[Scene change data]
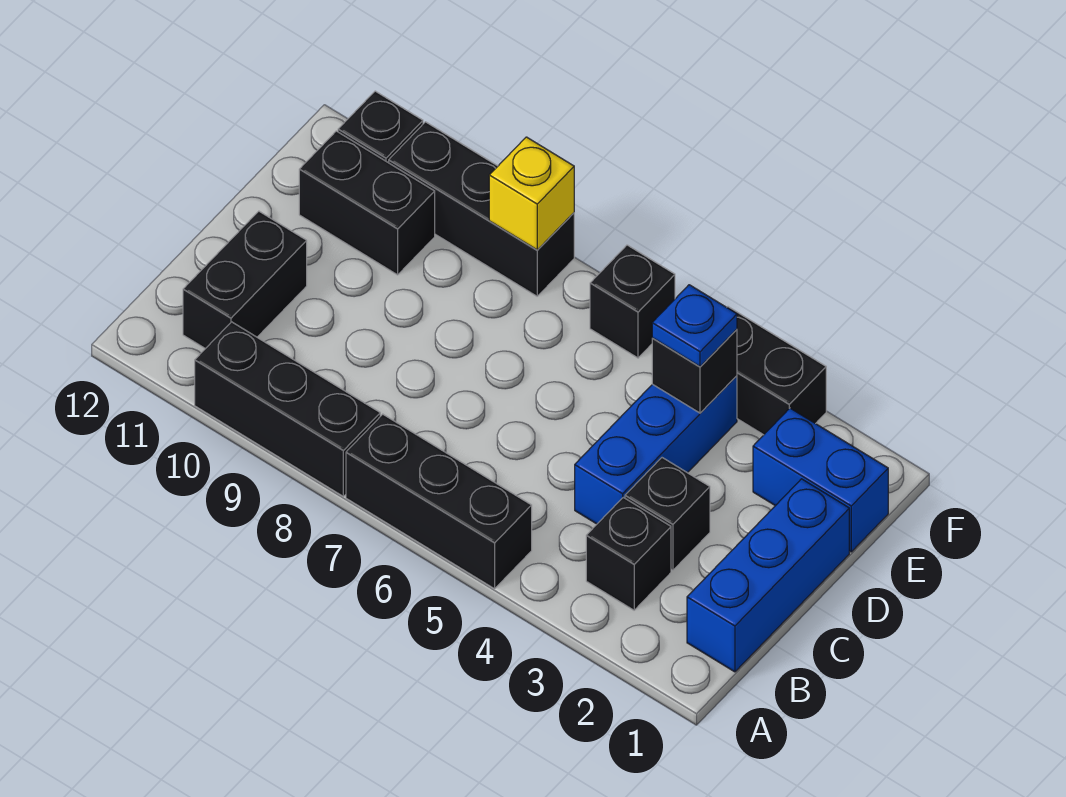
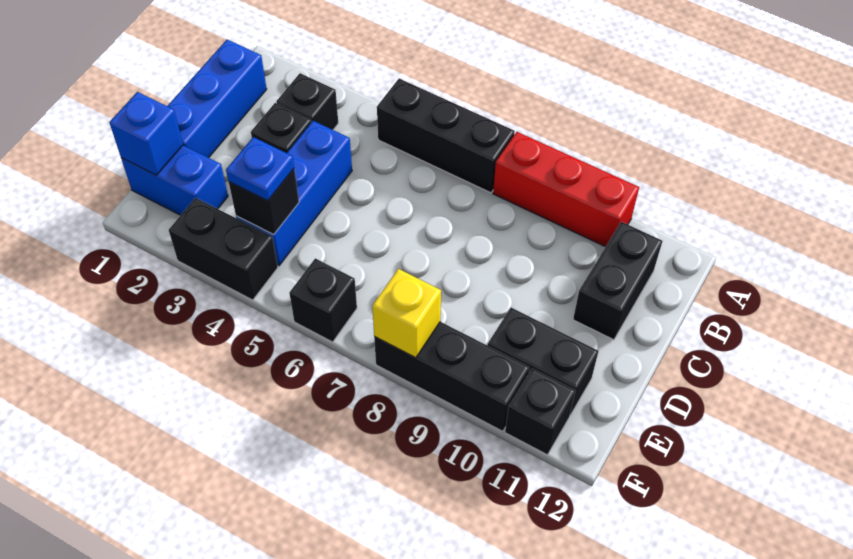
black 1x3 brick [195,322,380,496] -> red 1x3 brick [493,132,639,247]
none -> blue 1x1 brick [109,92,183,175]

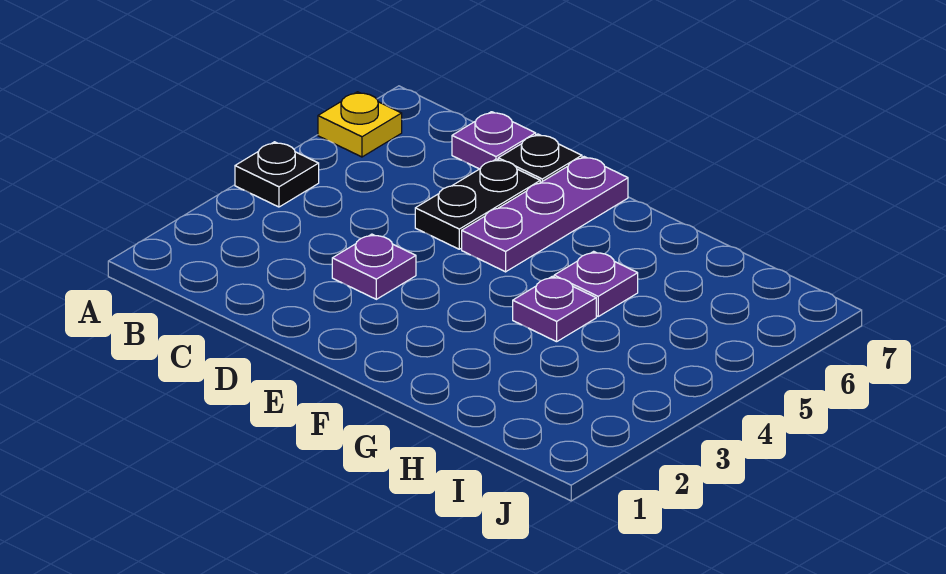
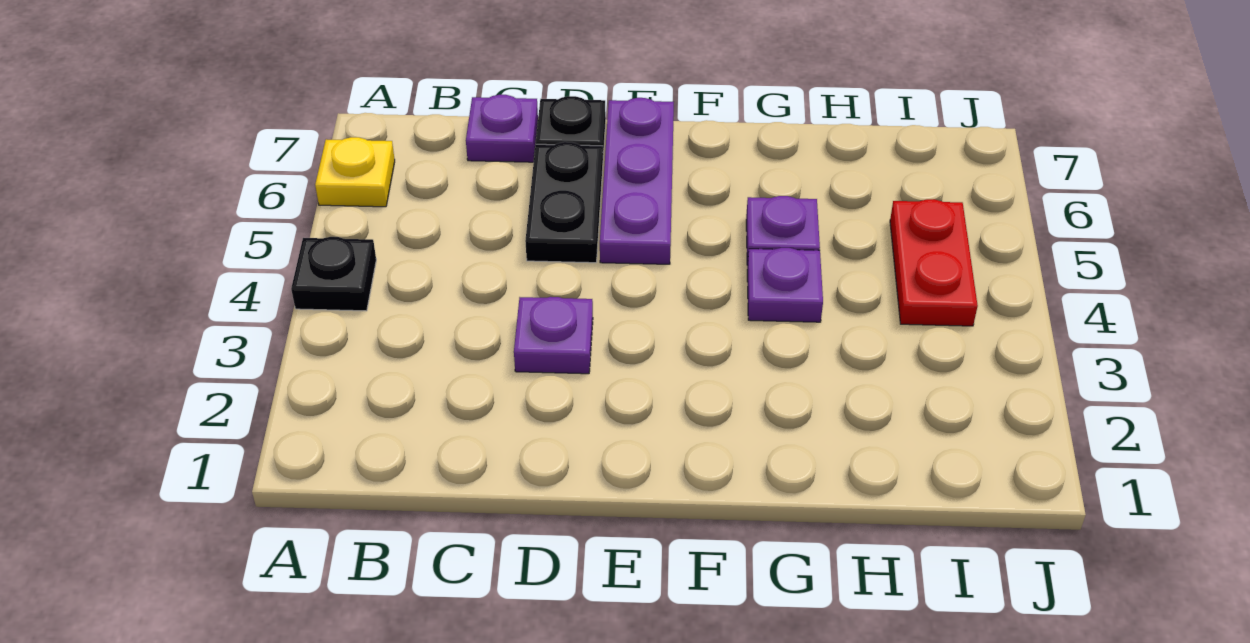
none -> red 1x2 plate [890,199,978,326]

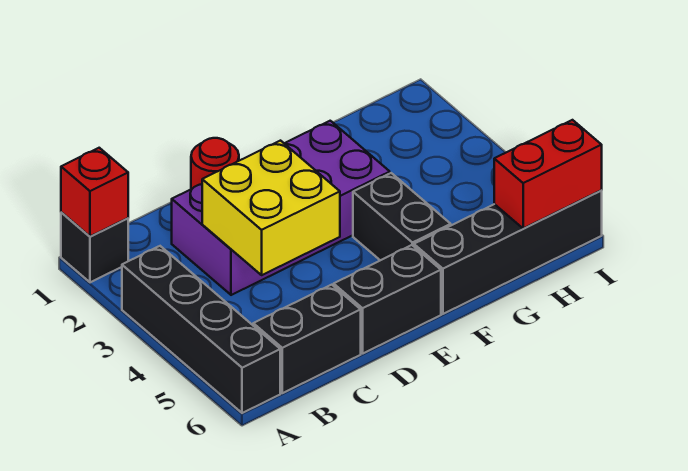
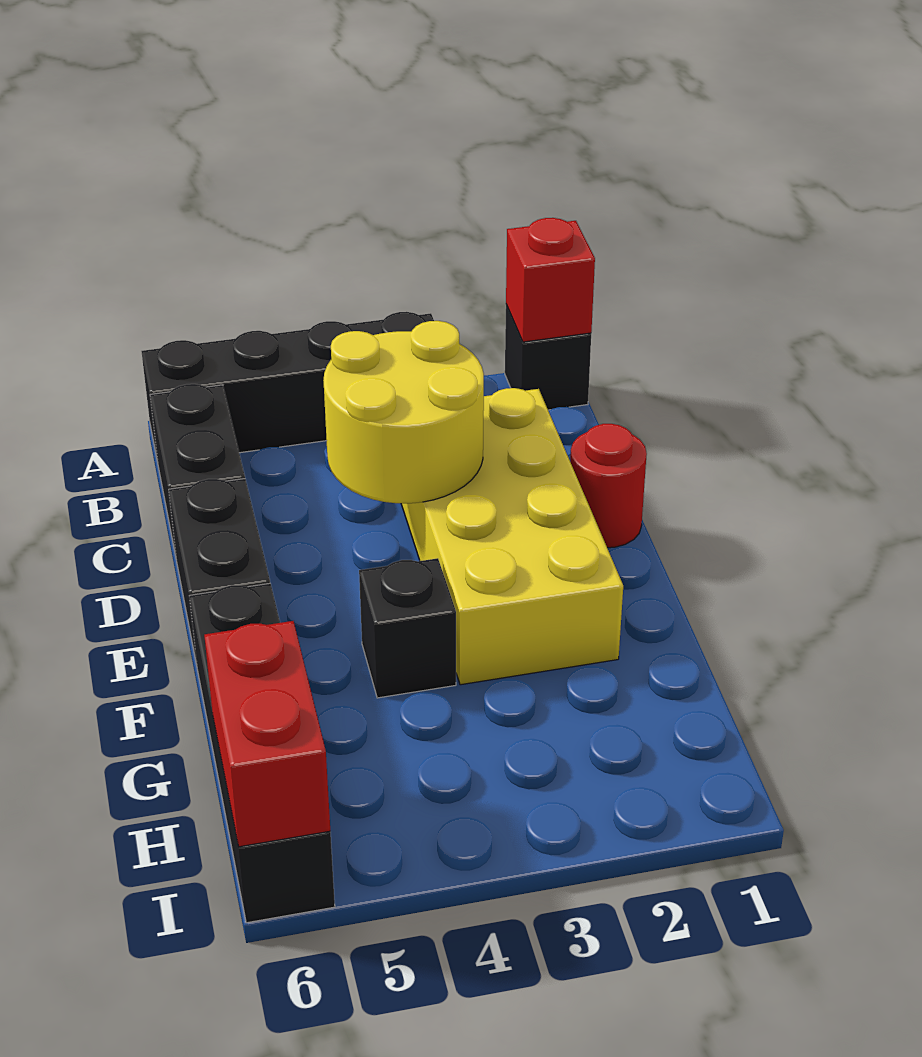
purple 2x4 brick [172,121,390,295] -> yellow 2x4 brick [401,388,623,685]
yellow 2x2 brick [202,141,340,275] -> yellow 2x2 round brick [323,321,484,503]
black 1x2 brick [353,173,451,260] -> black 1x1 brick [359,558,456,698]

TRY IT ->
The entries are to be restated word for word, with pictures omitted.

RESPONSE TO THE EXERCISE ->
black 1x3 brick [195,322,380,496] -> red 1x3 brick [493,132,639,247]
none -> blue 1x1 brick [109,92,183,175]

none -> red 1x2 plate [890,199,978,326]

purple 2x4 brick [172,121,390,295] -> yellow 2x4 brick [401,388,623,685]
yellow 2x2 brick [202,141,340,275] -> yellow 2x2 round brick [323,321,484,503]
black 1x2 brick [353,173,451,260] -> black 1x1 brick [359,558,456,698]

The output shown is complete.